■ GOAL OF THE EXERCISE ■
Copy word for word each line from the one that has "J2 pin 1: SIG12 -> SIG21" to the last line of the records, with no other lines.
╭─ MATERIAL PROVIDED
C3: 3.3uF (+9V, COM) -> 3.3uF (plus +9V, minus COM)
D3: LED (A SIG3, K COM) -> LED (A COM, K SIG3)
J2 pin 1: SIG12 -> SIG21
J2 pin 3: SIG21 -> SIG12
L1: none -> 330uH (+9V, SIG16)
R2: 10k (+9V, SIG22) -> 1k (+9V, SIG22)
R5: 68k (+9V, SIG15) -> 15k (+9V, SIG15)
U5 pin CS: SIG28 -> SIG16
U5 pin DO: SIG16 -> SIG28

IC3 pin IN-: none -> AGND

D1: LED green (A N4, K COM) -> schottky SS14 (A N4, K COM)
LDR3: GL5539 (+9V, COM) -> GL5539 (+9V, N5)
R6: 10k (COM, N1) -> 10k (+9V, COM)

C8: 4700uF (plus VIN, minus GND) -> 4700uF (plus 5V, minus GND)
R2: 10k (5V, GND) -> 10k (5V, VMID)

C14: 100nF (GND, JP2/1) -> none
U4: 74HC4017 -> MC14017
╰─
■ RESPONSE AREA ■
J2 pin 1: SIG12 -> SIG21
J2 pin 3: SIG21 -> SIG12
L1: none -> 330uH (+9V, SIG16)
R2: 10k (+9V, SIG22) -> 1k (+9V, SIG22)
R5: 68k (+9V, SIG15) -> 15k (+9V, SIG15)
U5 pin CS: SIG28 -> SIG16
U5 pin DO: SIG16 -> SIG28

IC3 pin IN-: none -> AGND

D1: LED green (A N4, K COM) -> schottky SS14 (A N4, K COM)
LDR3: GL5539 (+9V, COM) -> GL5539 (+9V, N5)
R6: 10k (COM, N1) -> 10k (+9V, COM)

C8: 4700uF (plus VIN, minus GND) -> 4700uF (plus 5V, minus GND)
R2: 10k (5V, GND) -> 10k (5V, VMID)

C14: 100nF (GND, JP2/1) -> none
U4: 74HC4017 -> MC14017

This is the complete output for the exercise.